WHAT IS REQUIRED =
Copy out in full every line below that contains the string "shortInstrumentName".

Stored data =
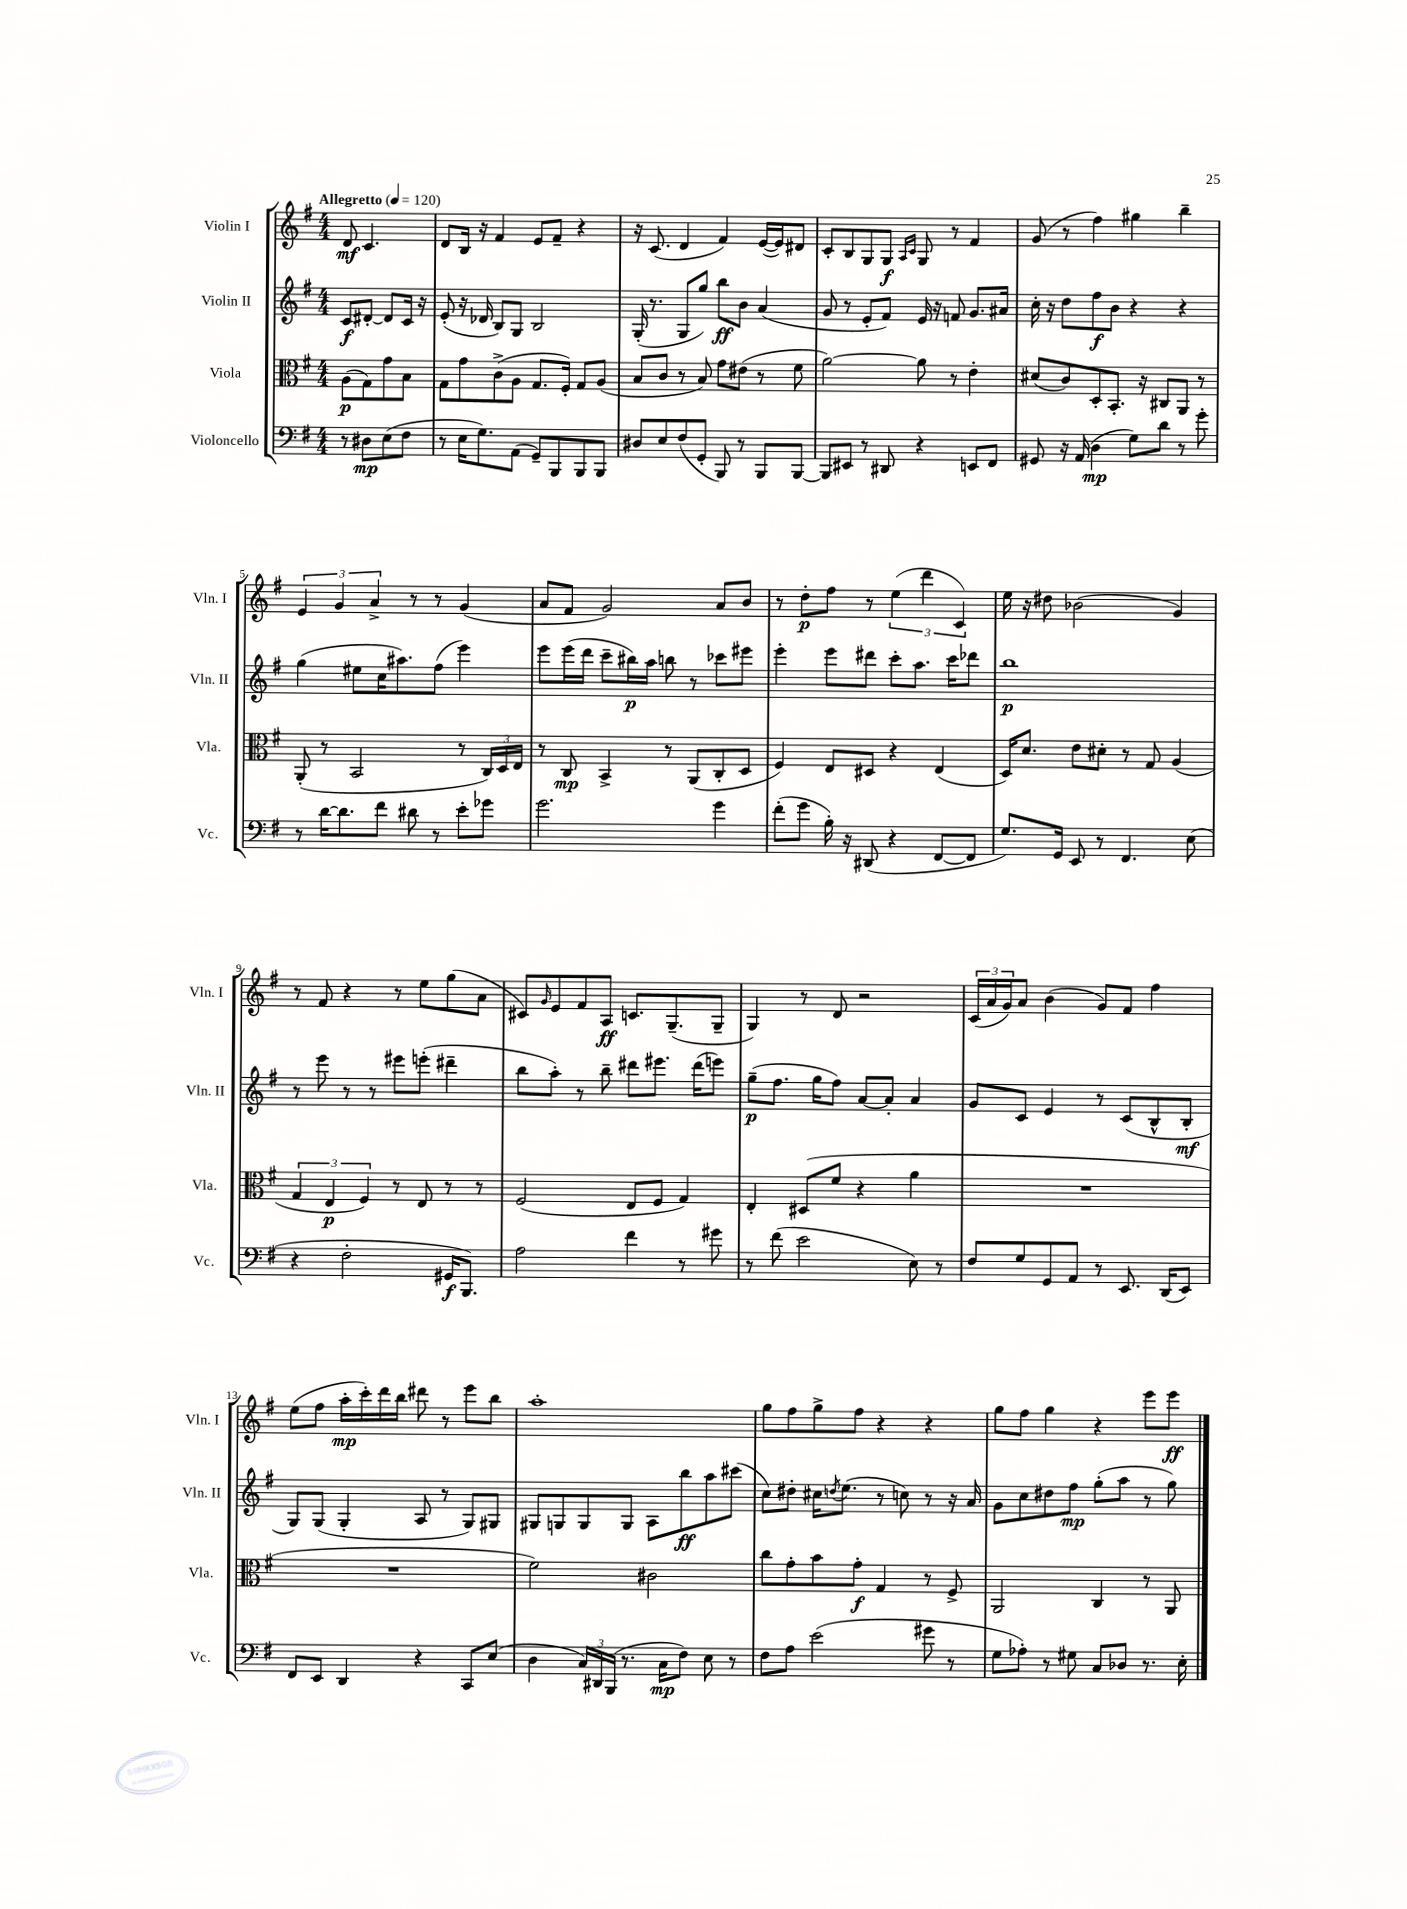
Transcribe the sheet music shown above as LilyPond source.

<<
\new StaffGroup <<
\new Staff = "s0" \with { instrumentName = "Violin I" shortInstrumentName = "Vln. I" } {
    \clef treble \key g \major \numericTimeSignature \time 4/4 \partial 2 \tempo "Allegretto" 4 = 120
    d'8\mf c'4. |
    d'8 b16 r16 fis'4 e'8 fis'8-- r4 |
    r16 c'8.( d'4 fis'4) e'16~( e'16) dis'8 |
    c'8-. b8 g8 g8\f \grace { a16 c'16 } g8 r8 fis'4 |
    g'8( r8 fis''4) gis''4 b''4-- |
    \tuplet 3/2 { e'4 g'4 a'4-> } r8 r8 g'4( |
    a'8 fis'8 g'2) a'8 b'8 |
    r8 d''8-.\p fis''8 r8 \tuplet 3/2 { e''4( d'''4 c'4) } |
    e''16 r16 dis''8 bes'2( g'4) |
    r8 fis'8 r4 r8 e''8 g''8( a'8 |
    cis'8) \grace { g'16 } e'8 fis'8 a8\ff c'8. g8.--( g8-- |
    g4) r8 d'8 r2 |
    \tuplet 3/2 { c'16( a'16 g'16) } a'8 b'4( g'8) fis'8 fis''4 |
    e''8( fis''8 a''16-.\mp c'''16-.) d'''16 b''16 dis'''8 r8 e'''8 b''8 |
    a''1-. |
    g''8 fis''8 g''8-> fis''8 r4 r4 |
    g''8 fis''8 g''4 r4 e'''8 e'''8\ff \bar "|." |
}
\new Staff = "s1" \with { instrumentName = "Violin II" shortInstrumentName = "Vln. II" } {
    \clef treble \key g \major \numericTimeSignature \time 4/4 \partial 2
    c'8\f dis'8~-. dis'8 c'16 r16 |
    e'8-.( r16 des'16 b8) g8 b2 |
    g16-.( r8. g8 g''8) b''8\ff b'8 a'4( |
    g'8 r8 e'8-. fis'8) e'16 r16 f'8 g'8. ais'16 |
    c''16-. r16 d''8 fis''8\f b'8 r4 r4 |
    g''4( eis''8 c''16 ais''8.) fis''8( e'''4) |
    e'''8 e'''16( d'''16 c'''8-- bis''16\p) a''16 b''8 r8 ces'''8 eis'''8 |
    e'''4-. e'''8 dis'''8 c'''8-. a''8. c'''16 des'''8 |
    b''1\p |
    r8 e'''8 r8 r8 eis'''8 e'''8-.( dis'''4-- |
    b''8 a''8-.) r8 b''8-- dis'''8 eis'''8. dis'''16( e'''8) |
    g''8--\p( fis''8. g''16 fis''8) a'8~ a'8-. a'4 |
    g'8 c'8 e'4 r8 c'8( b8-^ b8-.\mf |
    g8) g8( g4-. a8 r8 g8) gis8 |
    gis8 g8 g8 g8 a8 b''8\ff a''8 cis'''8( |
    c''8) dis''8-. cis''16 \acciaccatura { d''8 } e''8.( r8 c''8) r8 r16 a'16 |
    g'8 c''8 dis''8 fis''8\mp g''8-.( a''8 r8 g''8) \bar "|." |
}
\new Staff = "s2" \with { instrumentName = "Viola" shortInstrumentName = "Vla." } {
    \clef alto \key g \major \numericTimeSignature \time 4/4 \partial 2
    a8\p( g8) g'8 b8 |
    g8 g'8 c'8->( a8 g8. fis16-.) g8 a8( |
    b8 c'8 r8 b8) g'8 eis'8( r8 fis'8 |
    a'2~) a'8 r8 e'4-. |
    dis'8( c'8) d8-. b,8.-. r16 cis8 a,8 r8 |
    a,8-.( r8 b,2 r8 \tuplet 3/2 { c16) d16 e16 } |
    r8 c8\mp b,4-> r8 a,8( c8-. d8 |
    fis4) e8 dis8 r4 e4( |
    d16) d'8. e'8 dis'8-. r8 g8 a4( |
    \tuplet 3/2 { g4 e4\p fis4) } r8 e8 r8 r8 |
    fis2( e8 fis8 g4) |
    e4-. dis8( fis'8 r4 a'4 |
    R1 |
    R1 |
    fis'2) cis'2 |
    c''8 g'8-. b'8 g'8-.\f g4 r8 fis8-> |
    a,2 c4 r8 a,8 \bar "|." |
}
\new Staff = "s3" \with { instrumentName = "Violoncello" shortInstrumentName = "Vc." } {
    \clef bass \key g \major \numericTimeSignature \time 4/4 \partial 2
    r8 dis8\mp e8( fis8 |
    r8 e16 g8.) a,8( g,8--) b,,8 b,,8 b,,8 |
    dis8 e8 fis8( g,8-. b,,8) r8 b,,8 b,,8~ |
    b,,8 eis,8 r8 dis,8 r4 e,8 fis,8 |
    gis,8 r16 a,16( d4\mp g8) d'8 r8 g'8-. |
    r8 d'16~ d'8. fis'8 dis'8 r8 e'8-. ges'8 |
    g'2. g'4 |
    fis'8-.( g'8 b16-.) r16 dis,8( r4 fis,8~ fis,8 |
    g8.) g,16 e,8 r8 fis,4. e8( |
    r4 fis2-. gis,16\f b,,8.) |
    a2 fis'4 r8 gis'8 |
    r8 fis'8( e'2 e8) r8 |
    fis8 g8 g,8 a,8 r8 e,8. d,16( e,8) |
    fis,8 e,8 d,4 r4 c,8 e8( |
    d4 \tuplet 3/2 { c16) dis,16 b,,16( } r8. c16\mp fis8) e8 r8 |
    fis8 a8 e'2( gis'8 r8 |
    g8 aes8-.) r8 gis8 c8 des8 r8. e16-. \bar "|." |
}
>>
>>
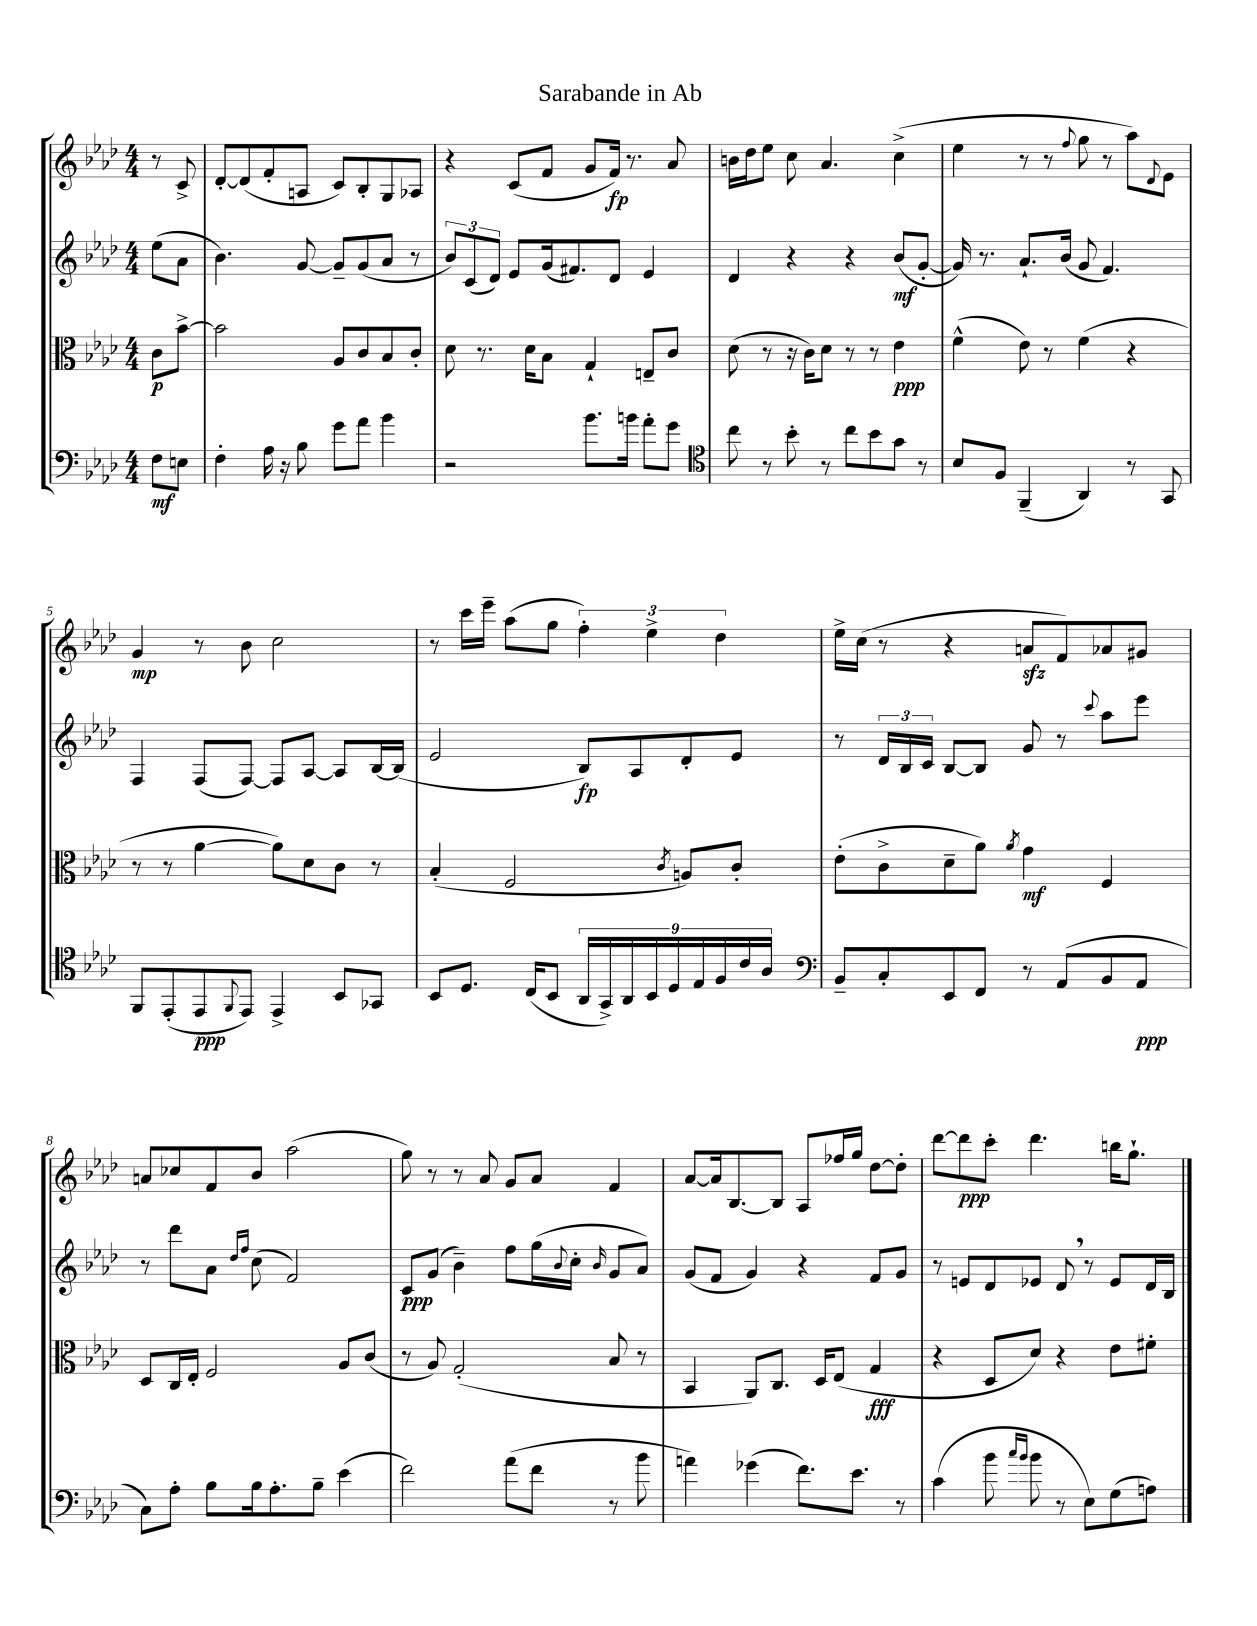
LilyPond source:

\header { title = "Sarabande in Ab" }
<<
\new StaffGroup <<
\new Staff = "s0" {
    \clef treble \key aes \major \numericTimeSignature \time 4/4 \partial 4
    r8 c'8-> |
    des'8~-. des'8( f'8-. a8 c'8) bes8-. g8 aes8 |
    r4 c'8( f'8 g'8 f'16\fp) r8. aes'8 |
    b'16 des''16 ees''8 c''8 aes'4. c''4->( |
    ees''4 r8 r8 \appoggiatura { f''8 } g''8 r8 aes''8) \appoggiatura { des'8 } ees'8 |
    g'4\mp r8 bes'8 c''2 |
    r8 c'''16 ees'''16-- aes''8( g''8 \tuplet 3/2 { f''4-.) ees''4-> des''4 } |
    ees''16-> c''16( r8 r4 a'8\sfz f'8) aes'8 gis'8 |
    a'8 ces''8 f'8 bes'8 aes''2( |
    g''8) r8 r8 aes'8 g'8 aes'8 f'4 |
    aes'8~ aes'16 bes8.~ bes8 aes8 fes''16 g''16 des''8~ des''8-. |
    des'''8~ des'''8\ppp c'''8-. des'''4. b''16 g''8.-! \bar "|." |
}
\new Staff = "s1" {
    \clef treble \key aes \major \numericTimeSignature \time 4/4 \partial 4
    ees''8( aes'8 |
    bes'4.) g'8~ g'8-- g'8( aes'8 r8 |
    \tuplet 3/2 { bes'8) c'8( des'8) } ees'8 g'16( fis'8.) des'8 ees'4 |
    des'4 r4 r4 bes'8\mf( g'8~-. |
    g'16) r8. aes'8.-! bes'16( g'8 f'4.) |
    f4 f8( f8~) f8 aes8~ aes8 bes16~ bes16( |
    ees'2 bes8\fp) aes8 des'8-. ees'8 |
    r8 \tuplet 3/2 { des'16 bes16 c'16 } bes8~ bes8 g'8 r8 \appoggiatura { c'''8 } aes''8 ees'''8 |
    r8 des'''8 aes'8 \grace { des''16 f''16 } c''8( f'2) |
    c'8\ppp g'8( bes'4--) f''8 g''16( \appoggiatura { bes'8 } c''16-. \grace { bes'16 } g'8 aes'8) |
    g'8( f'8 g'4) r4 f'8 g'8 |
    r8 e'8 des'8 ees'8 des'8 \breathe r8 ees'8 des'16 bes16 \bar "|." |
}
\new Staff = "s2" {
    \clef alto \key aes \major \numericTimeSignature \time 4/4 \partial 4
    c'8\p bes'8~-> |
    bes'2 aes8 c'8 bes8 c'8-. |
    des'8 r8. des'16 bes8 g4-! e8-- c'8 |
    des'8( r8 r16 c'16) des'8 r8 r8 ees'4\ppp |
    f'4-^( ees'8) r8 f'4( r4 |
    r8 r8 aes'4~ aes'8) des'8 c'8 r8 |
    bes4-.( f2 \acciaccatura { c'8 } a8) c'8-. |
    ees'8-.( c'8-> des'8-- aes'8) \acciaccatura { aes'8 } g'4\mf f4 |
    des8 c16 ees16-. f2 aes8 c'8( |
    r8 aes8) g2-.( bes8 r8 |
    bes,4 aes,8) c8. des16 ees8( g4\fff |
    r4 des8 des'8) r4 ees'8 fis'8-. \bar "|." |
}
\new Staff = "s3" {
    \clef bass \key aes \major \numericTimeSignature \time 4/4 \partial 4
    f8\mf e8 |
    f4-. aes16 r16 bes8 g'8 aes'8 bes'4 |
    r2 bes'8. b'16 aes'8-. g'8 |
    \clef tenor c''8 r8 bes'8-. r8 c''8 bes'8 g'8 r8 |
    bes8 f8 f,4--( aes,4) r8 g,8 |
    f,8 ees,8-.( ees,8\ppp \appoggiatura { f,8 } ees,8) ees,4-> bes,8 ges,8 |
    bes,8 des8. c16( bes,8 \tuplet 9/8 { aes,16 g,16->) aes,16 bes,16 des16 ees16 f16 c'16 aes16 } |
    \clef bass bes,8-- c8-. ees,8 f,8 r8 aes,8( bes,8 aes,8\ppp |
    c8) aes8-. bes8 bes16 aes8.-. bes8-- ees'4( |
    f'2) aes'8( f'8 r8 bes'8 |
    a'4) ges'4( f'8.) ees'8. r8 |
    c'4( bes'8 \grace { c''16 bes'16 } bes'8 r8 ees8) g8( a8) \bar "|." |
}
>>
>>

FULL SOLUTION =
\new Staff = "s0" \with { instrumentName = "Violin I" shortInstrumentName = "Vln. I" } {
\new Staff = "s1" \with { instrumentName = "Violin II" shortInstrumentName = "Vln. II" } {
\new Staff = "s2" \with { instrumentName = "Viola" shortInstrumentName = "Vla." } {
\new Staff = "s3" \with { instrumentName = "Violoncello" shortInstrumentName = "Vc." } {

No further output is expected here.